▸ Exercise directions
Please return only the lines from the one holding "green cactus: 0 -> 2" through the one holding "white fish: 0 -> 1", exactly as they appear in the records below, both ends included.

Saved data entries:
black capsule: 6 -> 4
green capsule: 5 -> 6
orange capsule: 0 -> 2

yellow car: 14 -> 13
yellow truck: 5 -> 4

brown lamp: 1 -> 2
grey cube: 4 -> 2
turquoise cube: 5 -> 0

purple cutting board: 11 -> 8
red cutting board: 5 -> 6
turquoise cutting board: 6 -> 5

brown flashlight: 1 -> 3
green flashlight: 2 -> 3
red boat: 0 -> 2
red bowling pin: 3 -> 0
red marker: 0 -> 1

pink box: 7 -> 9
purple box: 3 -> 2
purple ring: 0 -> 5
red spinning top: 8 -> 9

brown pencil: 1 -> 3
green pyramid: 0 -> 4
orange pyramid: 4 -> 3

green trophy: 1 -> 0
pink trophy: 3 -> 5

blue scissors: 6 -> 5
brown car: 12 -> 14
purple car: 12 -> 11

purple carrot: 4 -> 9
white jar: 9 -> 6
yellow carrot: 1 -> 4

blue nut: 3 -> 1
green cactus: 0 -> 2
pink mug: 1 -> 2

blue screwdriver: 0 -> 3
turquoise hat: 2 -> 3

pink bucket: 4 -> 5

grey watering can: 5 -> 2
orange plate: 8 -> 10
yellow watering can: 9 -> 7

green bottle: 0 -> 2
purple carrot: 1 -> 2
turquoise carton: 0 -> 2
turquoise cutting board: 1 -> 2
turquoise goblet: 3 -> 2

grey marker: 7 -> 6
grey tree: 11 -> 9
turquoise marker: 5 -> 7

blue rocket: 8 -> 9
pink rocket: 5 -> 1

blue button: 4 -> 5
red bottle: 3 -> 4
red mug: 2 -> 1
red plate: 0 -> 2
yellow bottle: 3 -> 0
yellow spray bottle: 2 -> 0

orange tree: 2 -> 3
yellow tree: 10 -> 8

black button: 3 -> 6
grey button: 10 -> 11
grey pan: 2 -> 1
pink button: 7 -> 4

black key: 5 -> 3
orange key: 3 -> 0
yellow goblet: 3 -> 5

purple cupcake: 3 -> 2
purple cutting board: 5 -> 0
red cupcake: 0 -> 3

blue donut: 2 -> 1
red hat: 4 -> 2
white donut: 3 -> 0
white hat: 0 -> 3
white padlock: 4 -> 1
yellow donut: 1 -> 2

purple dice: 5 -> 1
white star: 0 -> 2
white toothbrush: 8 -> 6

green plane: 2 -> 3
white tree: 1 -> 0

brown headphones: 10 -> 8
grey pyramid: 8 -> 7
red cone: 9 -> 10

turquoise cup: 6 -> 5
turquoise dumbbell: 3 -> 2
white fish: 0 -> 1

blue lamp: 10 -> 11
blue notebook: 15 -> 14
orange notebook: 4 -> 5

▸ Solution for this task
green cactus: 0 -> 2
pink mug: 1 -> 2

blue screwdriver: 0 -> 3
turquoise hat: 2 -> 3

pink bucket: 4 -> 5

grey watering can: 5 -> 2
orange plate: 8 -> 10
yellow watering can: 9 -> 7

green bottle: 0 -> 2
purple carrot: 1 -> 2
turquoise carton: 0 -> 2
turquoise cutting board: 1 -> 2
turquoise goblet: 3 -> 2

grey marker: 7 -> 6
grey tree: 11 -> 9
turquoise marker: 5 -> 7

blue rocket: 8 -> 9
pink rocket: 5 -> 1

blue button: 4 -> 5
red bottle: 3 -> 4
red mug: 2 -> 1
red plate: 0 -> 2
yellow bottle: 3 -> 0
yellow spray bottle: 2 -> 0

orange tree: 2 -> 3
yellow tree: 10 -> 8

black button: 3 -> 6
grey button: 10 -> 11
grey pan: 2 -> 1
pink button: 7 -> 4

black key: 5 -> 3
orange key: 3 -> 0
yellow goblet: 3 -> 5

purple cupcake: 3 -> 2
purple cutting board: 5 -> 0
red cupcake: 0 -> 3

blue donut: 2 -> 1
red hat: 4 -> 2
white donut: 3 -> 0
white hat: 0 -> 3
white padlock: 4 -> 1
yellow donut: 1 -> 2

purple dice: 5 -> 1
white star: 0 -> 2
white toothbrush: 8 -> 6

green plane: 2 -> 3
white tree: 1 -> 0

brown headphones: 10 -> 8
grey pyramid: 8 -> 7
red cone: 9 -> 10

turquoise cup: 6 -> 5
turquoise dumbbell: 3 -> 2
white fish: 0 -> 1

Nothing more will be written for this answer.